Extracted records:
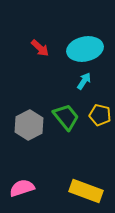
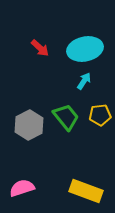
yellow pentagon: rotated 20 degrees counterclockwise
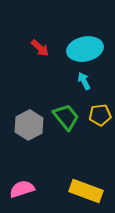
cyan arrow: rotated 60 degrees counterclockwise
pink semicircle: moved 1 px down
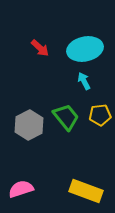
pink semicircle: moved 1 px left
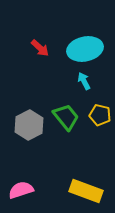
yellow pentagon: rotated 20 degrees clockwise
pink semicircle: moved 1 px down
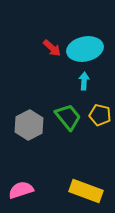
red arrow: moved 12 px right
cyan arrow: rotated 30 degrees clockwise
green trapezoid: moved 2 px right
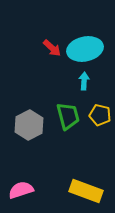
green trapezoid: moved 1 px up; rotated 24 degrees clockwise
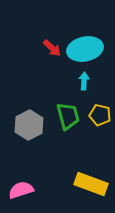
yellow rectangle: moved 5 px right, 7 px up
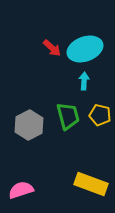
cyan ellipse: rotated 8 degrees counterclockwise
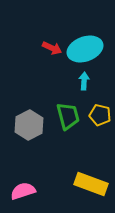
red arrow: rotated 18 degrees counterclockwise
pink semicircle: moved 2 px right, 1 px down
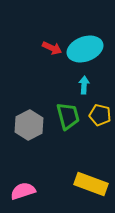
cyan arrow: moved 4 px down
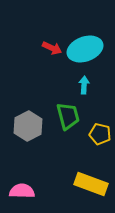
yellow pentagon: moved 19 px down
gray hexagon: moved 1 px left, 1 px down
pink semicircle: moved 1 px left; rotated 20 degrees clockwise
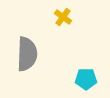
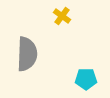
yellow cross: moved 1 px left, 1 px up
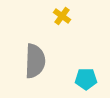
gray semicircle: moved 8 px right, 7 px down
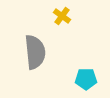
gray semicircle: moved 9 px up; rotated 8 degrees counterclockwise
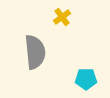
yellow cross: moved 1 px down; rotated 18 degrees clockwise
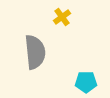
cyan pentagon: moved 3 px down
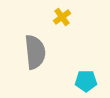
cyan pentagon: moved 1 px up
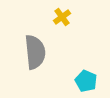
cyan pentagon: rotated 25 degrees clockwise
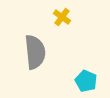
yellow cross: rotated 18 degrees counterclockwise
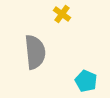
yellow cross: moved 3 px up
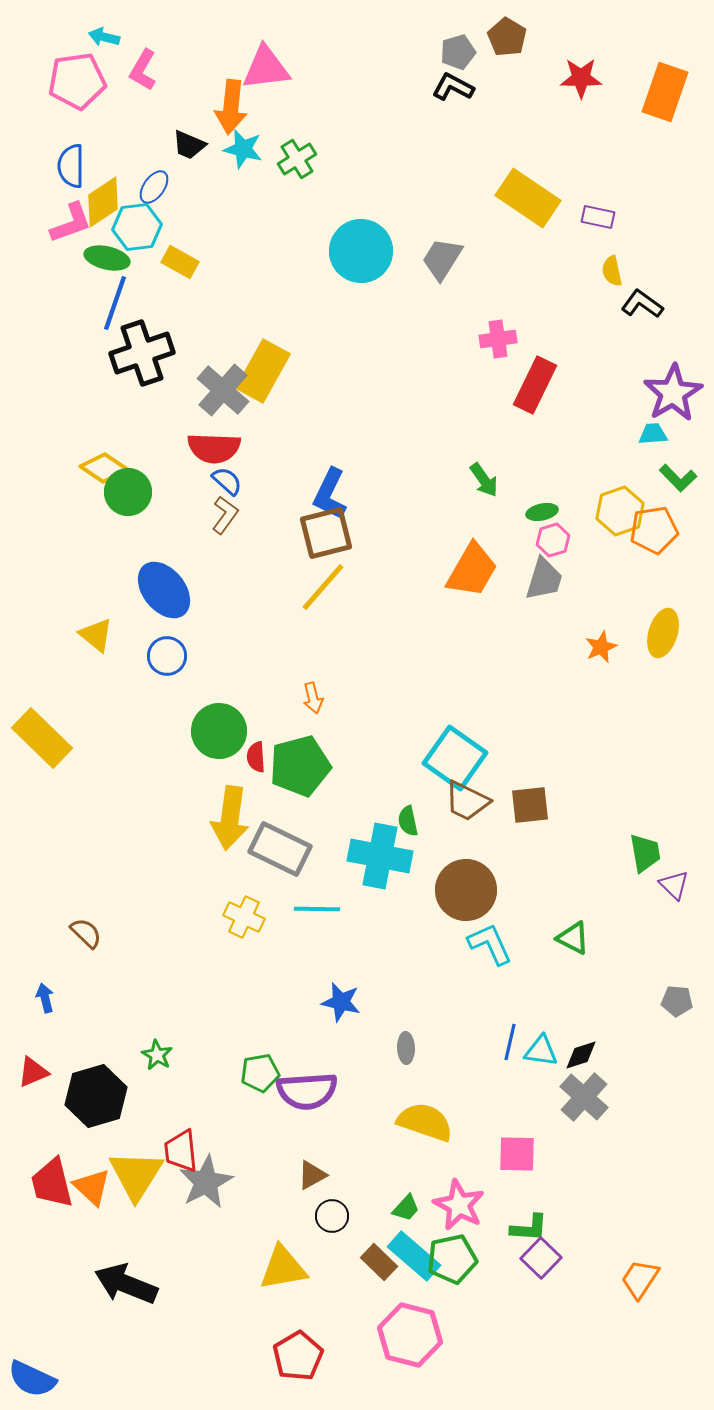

REQUIRED WORK: Rewrite every line of the material above with "pink semicircle" swapped for "orange semicircle" and nothing else changed, leaving out the picture lines.

WRITTEN SOLUTION:
yellow pentagon: rotated 20 degrees counterclockwise
cyan arrow: rotated 60 degrees counterclockwise
orange semicircle: moved 1 px down
orange semicircle: moved 1 px left
yellow pentagon: rotated 20 degrees clockwise
orange semicircle: moved 1 px down
red arrow: moved 12 px right
cyan arrow: rotated 30 degrees clockwise
green trapezoid: moved 2 px right
green trapezoid: moved 1 px up; rotated 24 degrees clockwise
yellow rectangle: moved 5 px right, 7 px up
cyan ellipse: rotated 8 degrees counterclockwise
red arrow: rotated 18 degrees counterclockwise
orange semicircle: moved 2 px right, 1 px down
cyan arrow: moved 4 px down
yellow pentagon: moved 19 px down
gray hexagon: moved 1 px left, 1 px down
orange semicircle: moved 1 px left; rotated 20 degrees clockwise
yellow cross: moved 1 px left, 1 px up
gray semicircle: moved 8 px right, 7 px down
gray semicircle: moved 9 px up; rotated 8 degrees counterclockwise
yellow cross: moved 1 px down; rotated 18 degrees clockwise
cyan pentagon: moved 3 px down
cyan pentagon: moved 1 px up
cyan pentagon: rotated 25 degrees clockwise
yellow cross: rotated 18 degrees counterclockwise
yellow cross: moved 3 px up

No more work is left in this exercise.